• _WHAT YOU ARE ASKED TO DO_:
Omitting every picture, output the records below exactly, please.

─── RECORDS SHOWN

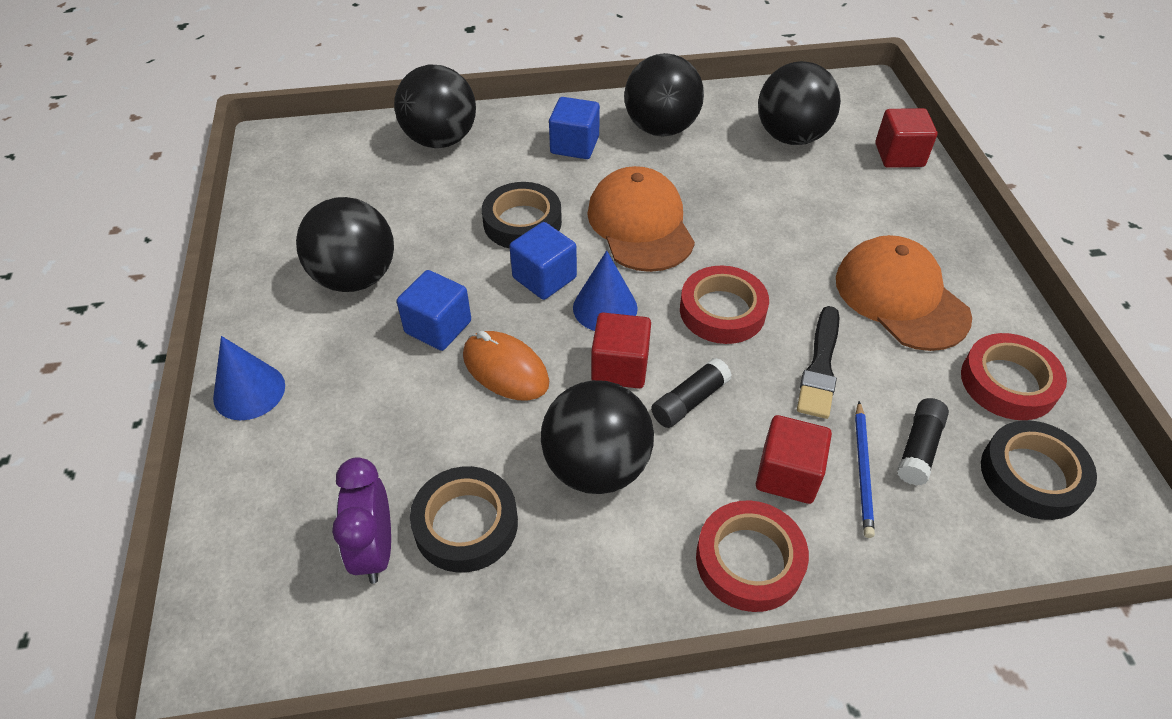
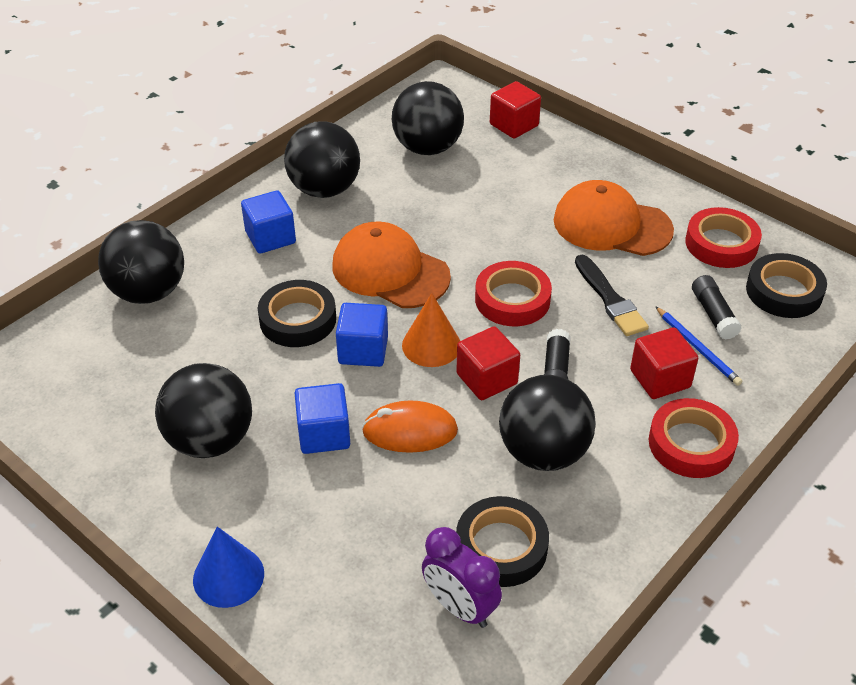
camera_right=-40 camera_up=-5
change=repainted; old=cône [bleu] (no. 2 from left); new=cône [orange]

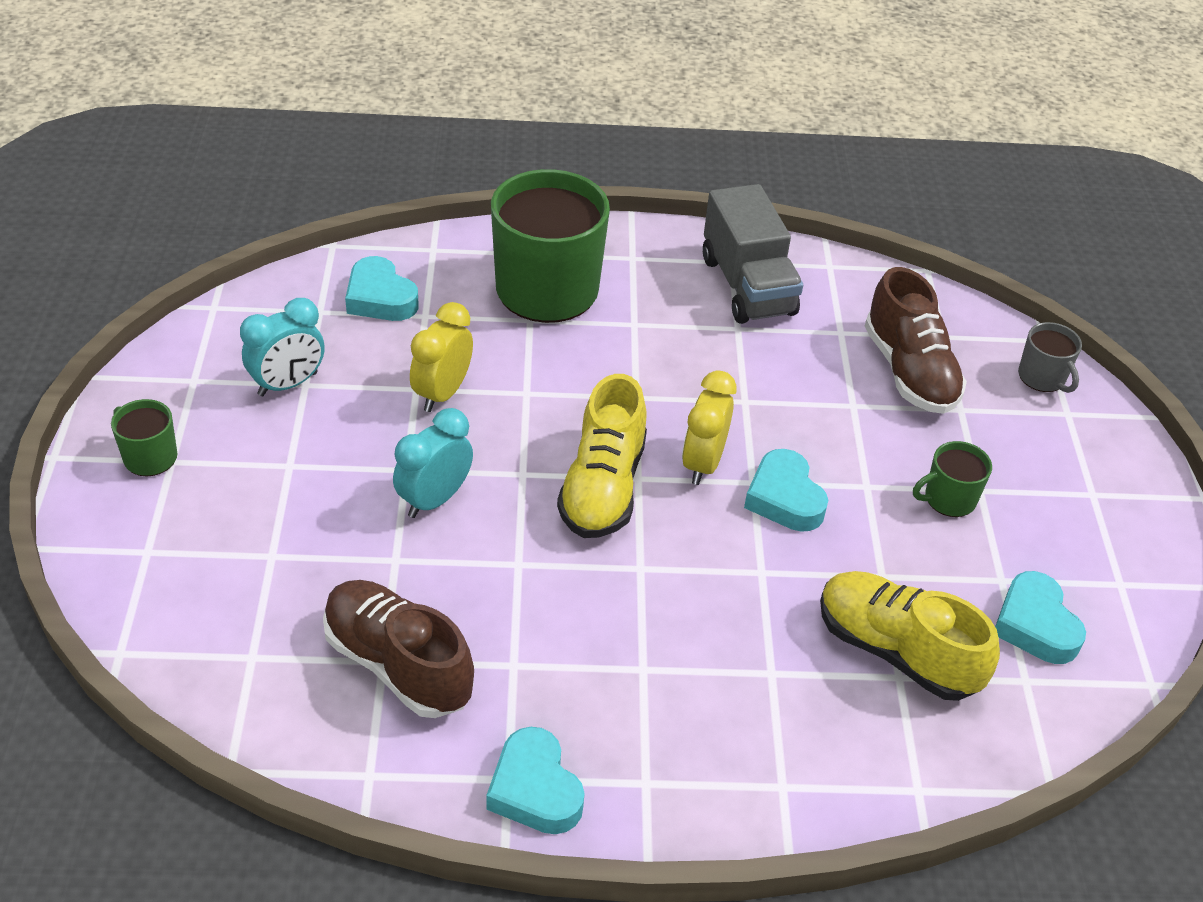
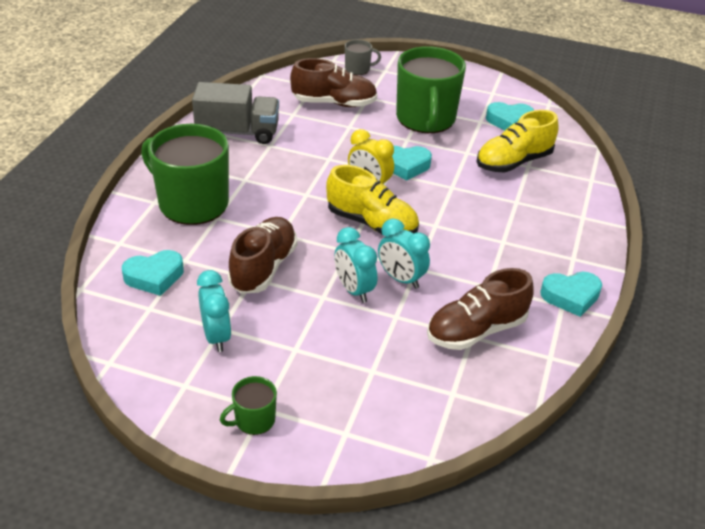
camera_right=-70 camera_up=-5
change=swapped; old=réveil [jaune] (no. 1 from left); new=chaussure [marron] (no. 1 from left)
change=scaled; old=tasse [vert] (no. 3 from left); factor=2.23
change=new; new=réveil [turquoise] (no. 3 from left)

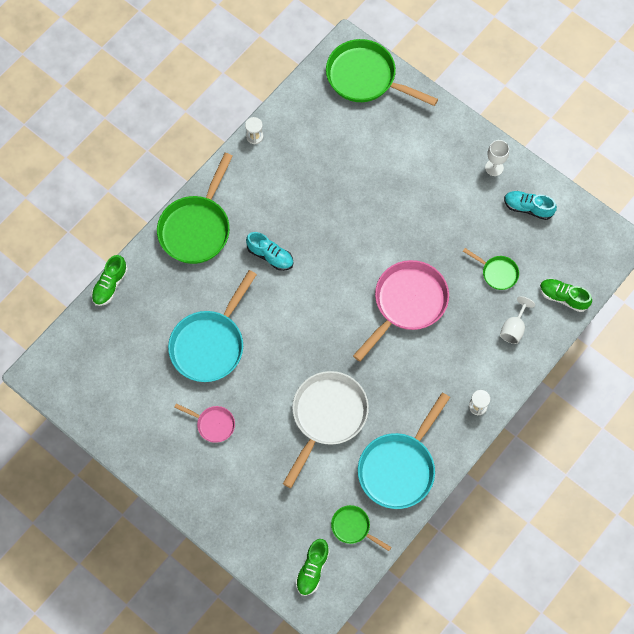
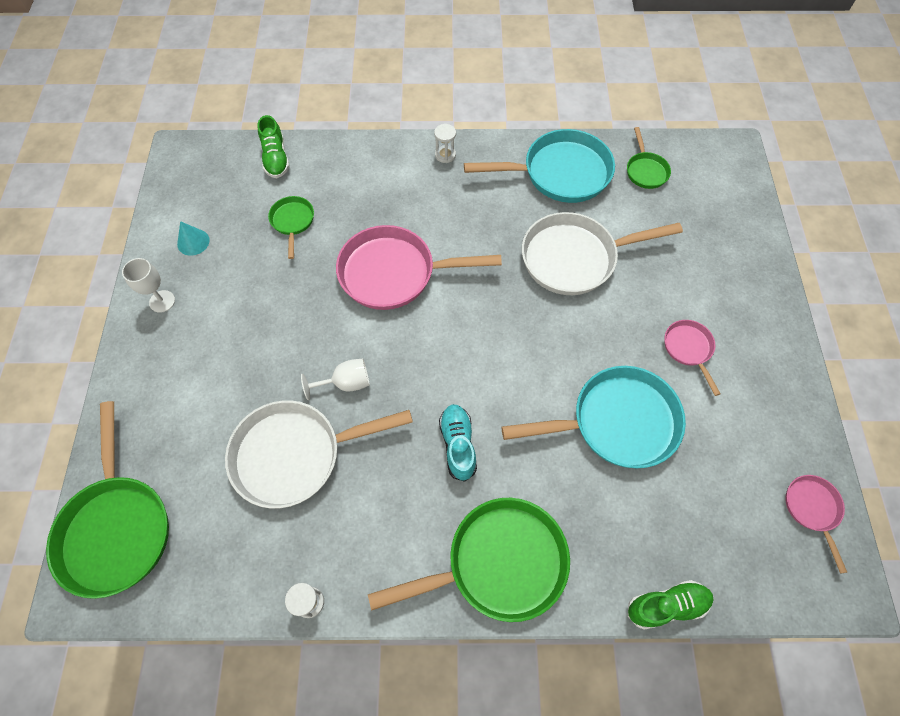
camera_right=-130 camera_up=-5
change=swapped; old=chaussure [turquoise] (no. 2 from left); new=cône [turquoise]
change=shifted; old=verre à pied [blanc] (no. 2 from left)
change=gone; old=chaussure [vert] (no. 2 from left)
change=new; new=poêle [blanc] (no. 1 from left)
change=new; new=poêle [rose] (no. 3 from left)

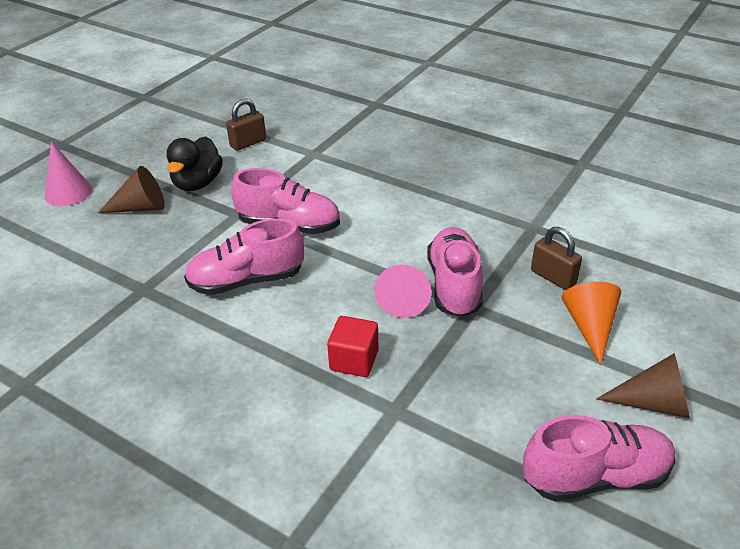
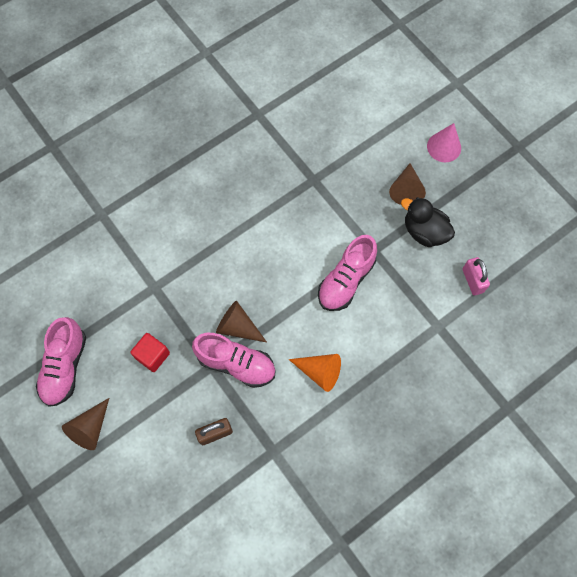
camera_right=110 camera_up=30
change=repainted; old=cadenas [marron] (no. 1 from left); new=cadenas [rose]
change=gone; old=chaussure [rose] (no. 1 from left)
change=repainted; old=cône [rose] (no. 2 from left); new=cône [marron] (no. 2 from left)
change=shifted; old=cône [orange]
change=shifted; old=cube [rouge]

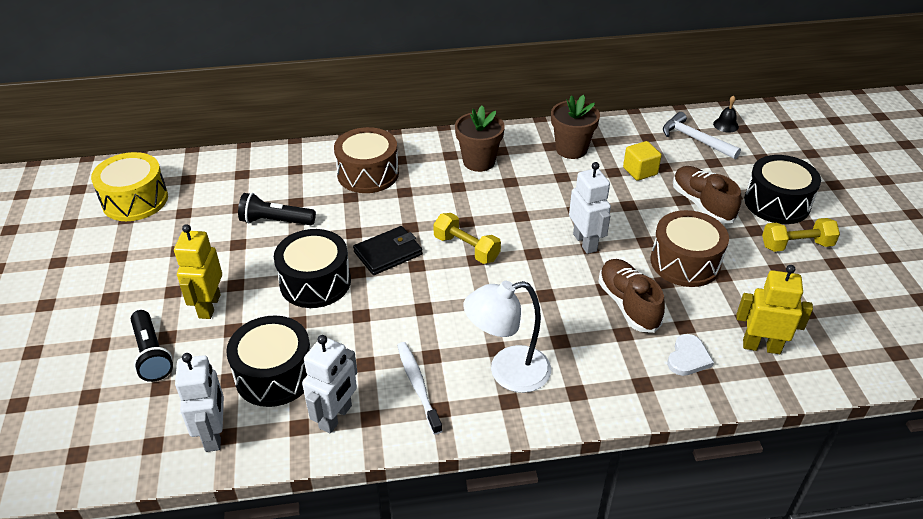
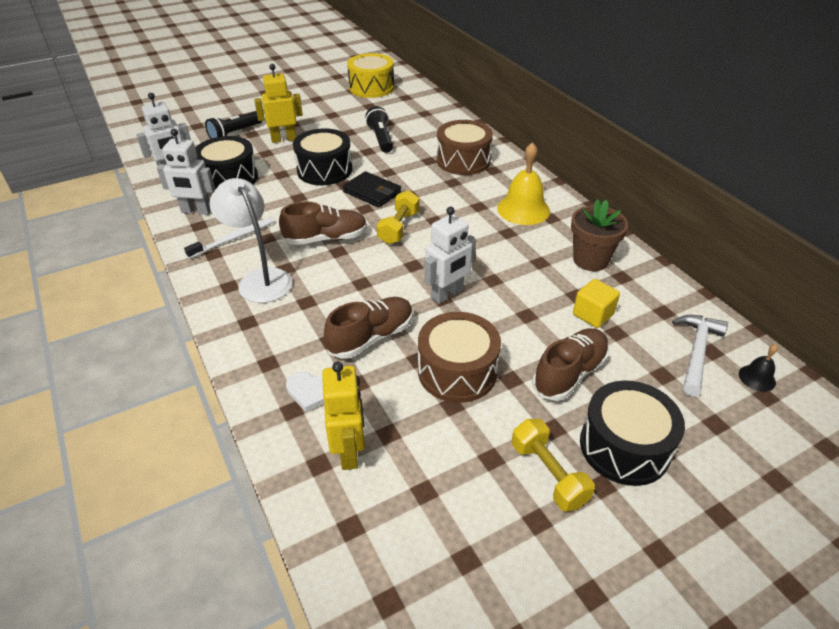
camera_right=70 camera_up=0
change=swapped; old=pot de fleurs [marron] (no. 1 from left); new=cloche [jaune]
change=new; new=chaussure [marron] (no. 1 from left)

──────

• _REPLY TO THE TASK_:
camera_right=-40 camera_up=-5
change=repainted; old=cône [bleu] (no. 2 from left); new=cône [orange]

camera_right=-70 camera_up=-5
change=swapped; old=réveil [jaune] (no. 1 from left); new=chaussure [marron] (no. 1 from left)
change=scaled; old=tasse [vert] (no. 3 from left); factor=2.23
change=new; new=réveil [turquoise] (no. 3 from left)

camera_right=-130 camera_up=-5
change=swapped; old=chaussure [turquoise] (no. 2 from left); new=cône [turquoise]
change=shifted; old=verre à pied [blanc] (no. 2 from left)
change=gone; old=chaussure [vert] (no. 2 from left)
change=new; new=poêle [blanc] (no. 1 from left)
change=new; new=poêle [rose] (no. 3 from left)

camera_right=110 camera_up=30
change=repainted; old=cadenas [marron] (no. 1 from left); new=cadenas [rose]
change=gone; old=chaussure [rose] (no. 1 from left)
change=repainted; old=cône [rose] (no. 2 from left); new=cône [marron] (no. 2 from left)
change=shifted; old=cône [orange]
change=shifted; old=cube [rouge]

camera_right=70 camera_up=0
change=swapped; old=pot de fleurs [marron] (no. 1 from left); new=cloche [jaune]
change=new; new=chaussure [marron] (no. 1 from left)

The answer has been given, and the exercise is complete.